BEGIN Listed entries

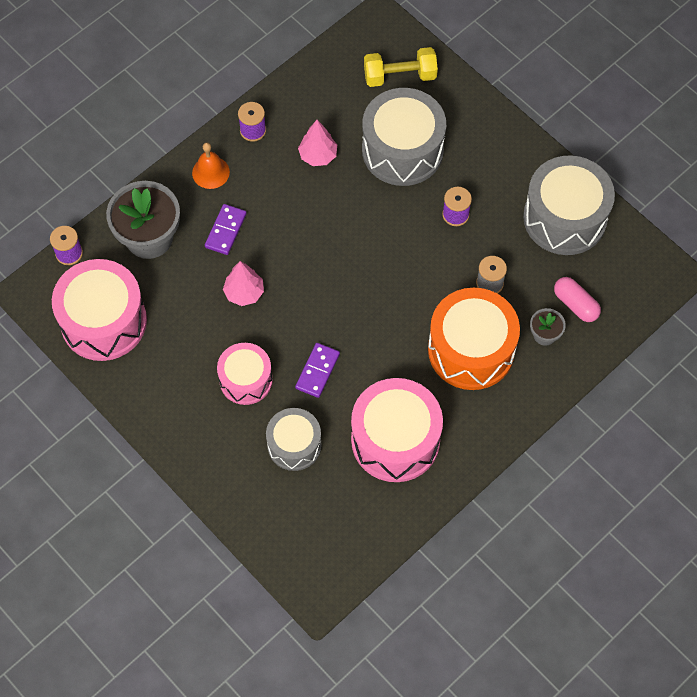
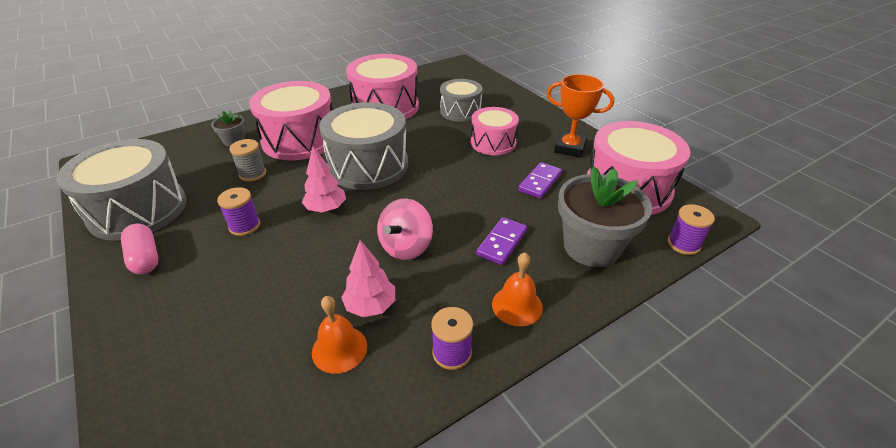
camera: 170 degrees left, 25 degrees down
(157, 383) = (569, 148): none -> orange trophy
(244, 292) = (487, 192): pink tree -> pink tree (326, 208)
(306, 213) = (406, 247): none -> pink spinning top
(317, 371) = (431, 141): purple domino -> purple domino (540, 182)
(328, 122) = (339, 349): none -> orange bell
(400, 76) = (196, 406): yellow dumbbell -> none
(402, 150) = (260, 297): grey drum -> grey drum (368, 165)
(471, 350) = (300, 140): orange drum -> pink drum
(575, 304) = (192, 154): pink capsule -> pink capsule (145, 258)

END Listed entries

- _Work to be completed_:
Please reproduce every record exactly, leaving the pictures out.

- _Answer to this task_:
camera: 170 degrees left, 25 degrees down
(157, 383) = (569, 148): none -> orange trophy
(244, 292) = (487, 192): pink tree -> pink tree (326, 208)
(306, 213) = (406, 247): none -> pink spinning top
(317, 371) = (431, 141): purple domino -> purple domino (540, 182)
(328, 122) = (339, 349): none -> orange bell
(400, 76) = (196, 406): yellow dumbbell -> none
(402, 150) = (260, 297): grey drum -> grey drum (368, 165)
(471, 350) = (300, 140): orange drum -> pink drum
(575, 304) = (192, 154): pink capsule -> pink capsule (145, 258)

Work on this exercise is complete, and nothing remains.